[Image sequences with motion text]

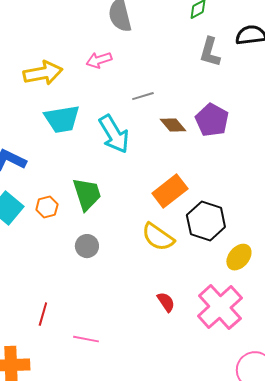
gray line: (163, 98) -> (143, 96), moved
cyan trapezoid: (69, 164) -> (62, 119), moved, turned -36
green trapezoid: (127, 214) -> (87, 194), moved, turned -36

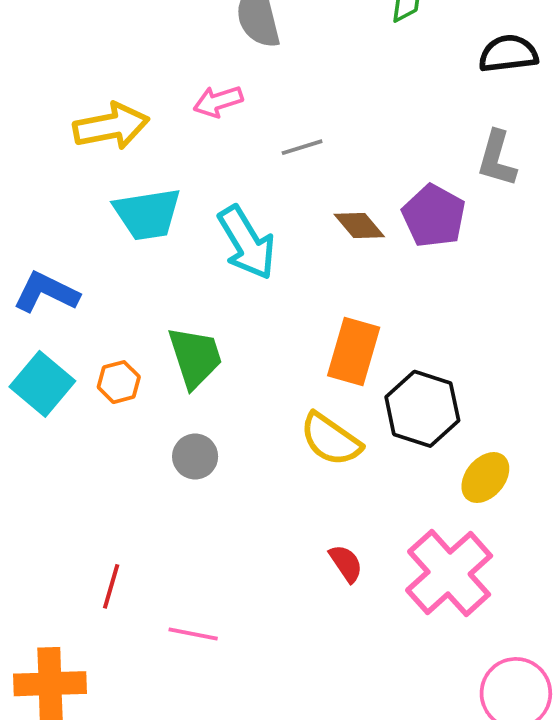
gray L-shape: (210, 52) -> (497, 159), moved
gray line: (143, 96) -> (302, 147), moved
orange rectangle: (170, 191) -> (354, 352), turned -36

» **TASK GOAL**
Your copy should hold all the data word for word. It should hold no pictures.

» **RESULT OF THIS EXERCISE**
gray line: (163, 98) -> (143, 96), moved
cyan trapezoid: (69, 164) -> (62, 119), moved, turned -36
green trapezoid: (127, 214) -> (87, 194), moved, turned -36

gray L-shape: (210, 52) -> (497, 159), moved
gray line: (143, 96) -> (302, 147), moved
orange rectangle: (170, 191) -> (354, 352), turned -36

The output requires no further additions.